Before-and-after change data
^^^^
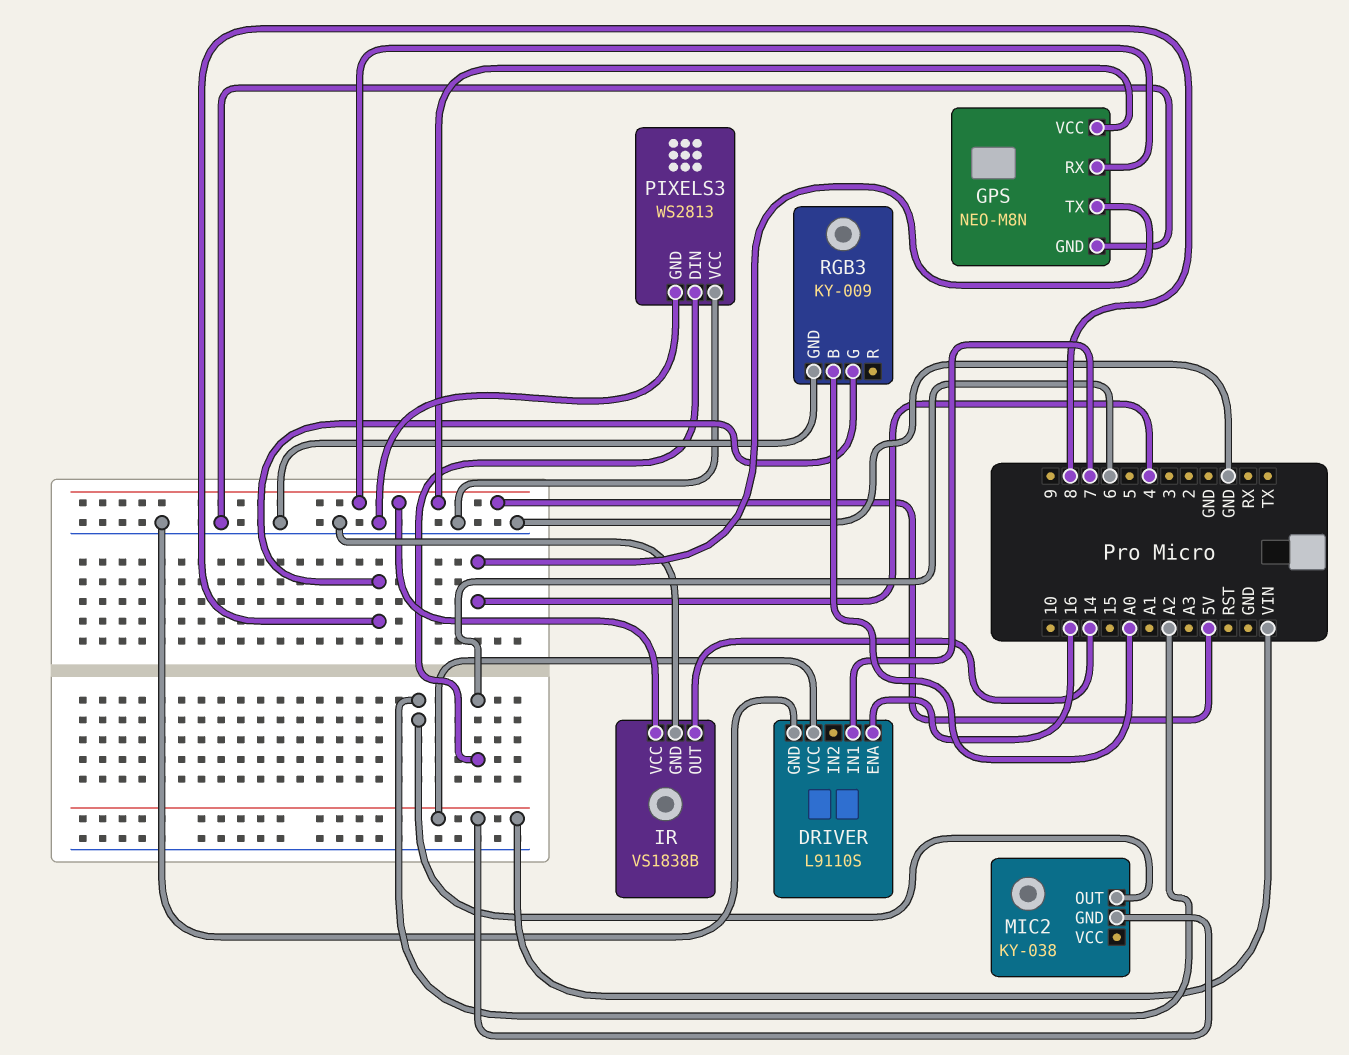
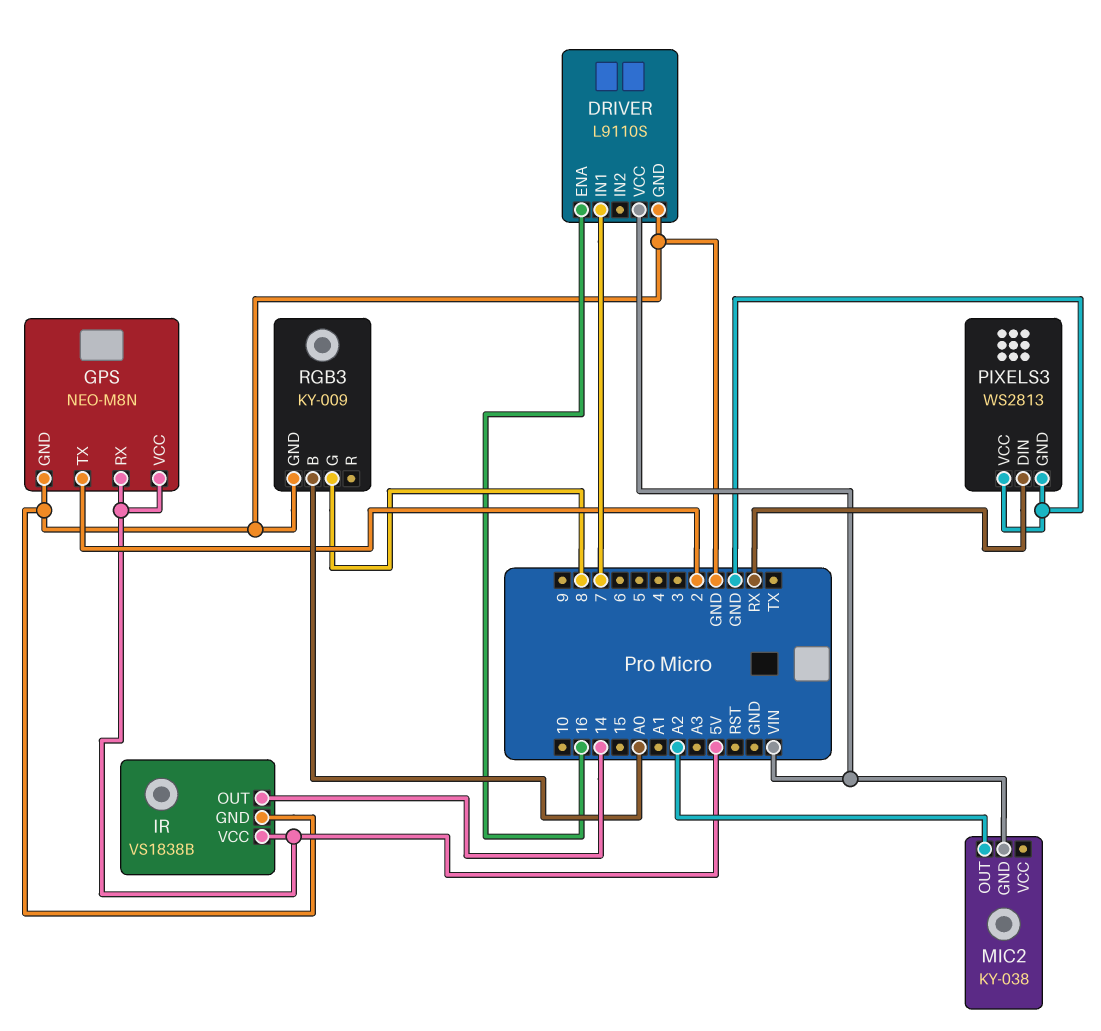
GPS pin TX: 4 -> 2
PIXELS3 pin DIN: 6 -> RX

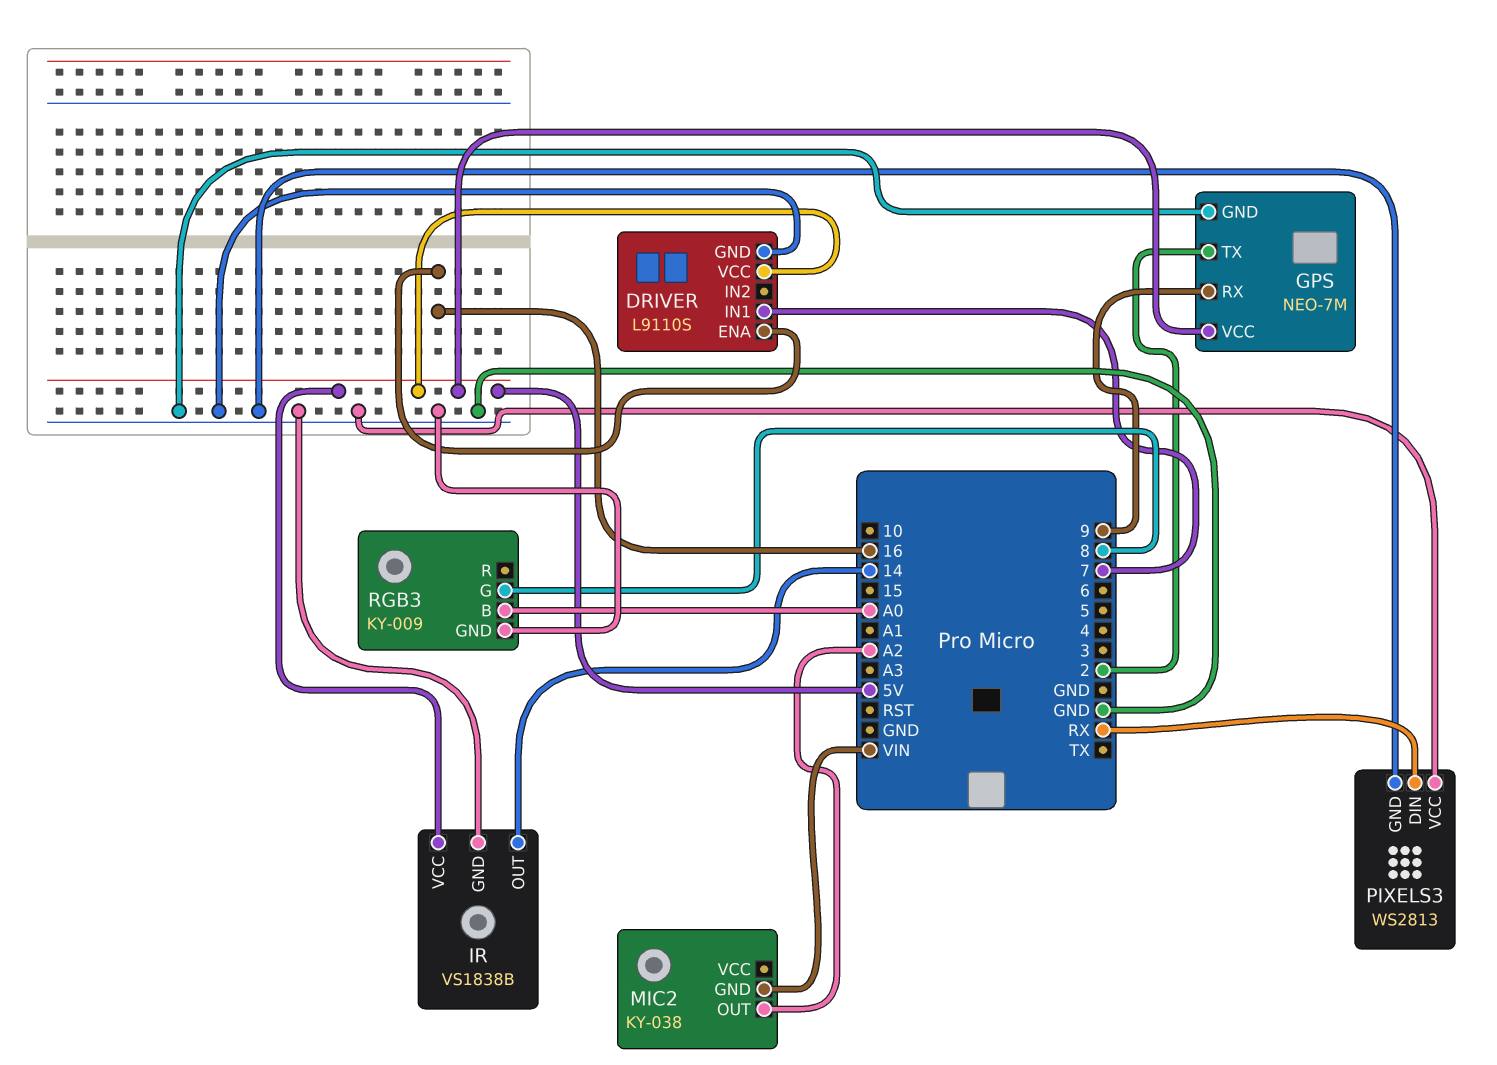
DRIVER pin VCC: VIN -> 5V
GPS: NEO-M8N -> NEO-7M
GPS pin RX: 5V -> 9

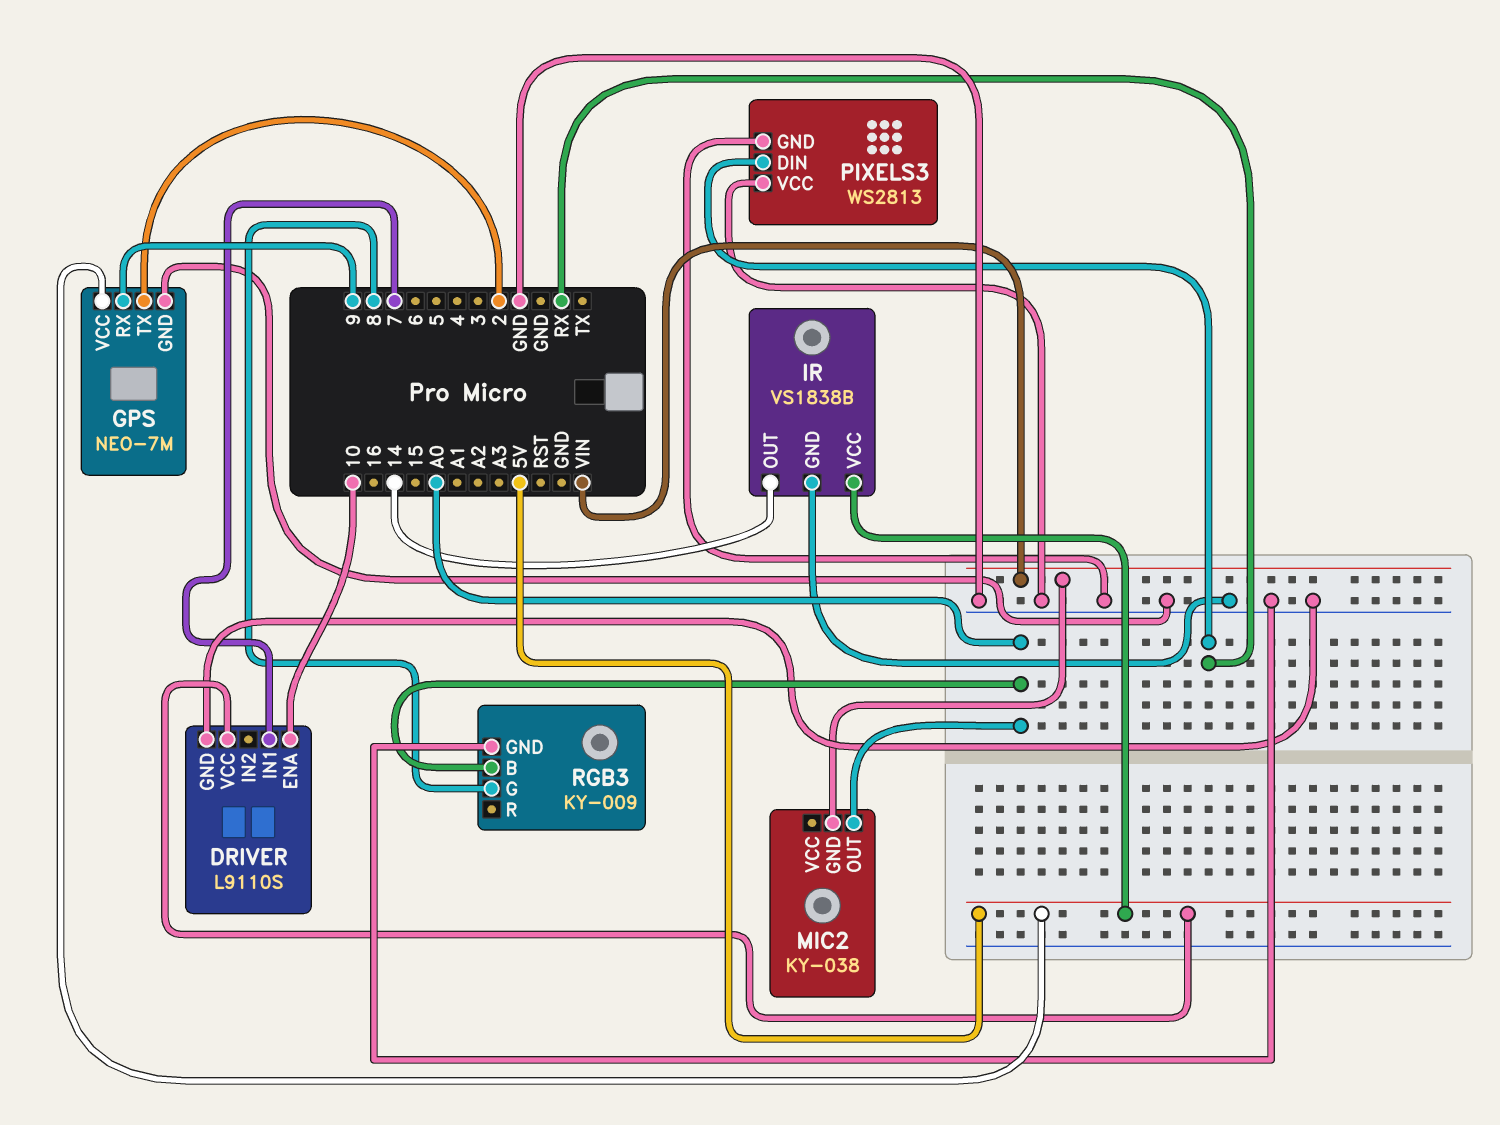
DRIVER pin ENA: 16 -> 10
MIC2 pin OUT: A2 -> A0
^^^^
## Problem to solve
The lines from the one containing "GPS: NEO-M8N -> NEO-7M" through the last line of the data above are to be transcribed exactly, both included, with all pictures left out.

## Final answer
GPS: NEO-M8N -> NEO-7M
GPS pin RX: 5V -> 9

DRIVER pin ENA: 16 -> 10
MIC2 pin OUT: A2 -> A0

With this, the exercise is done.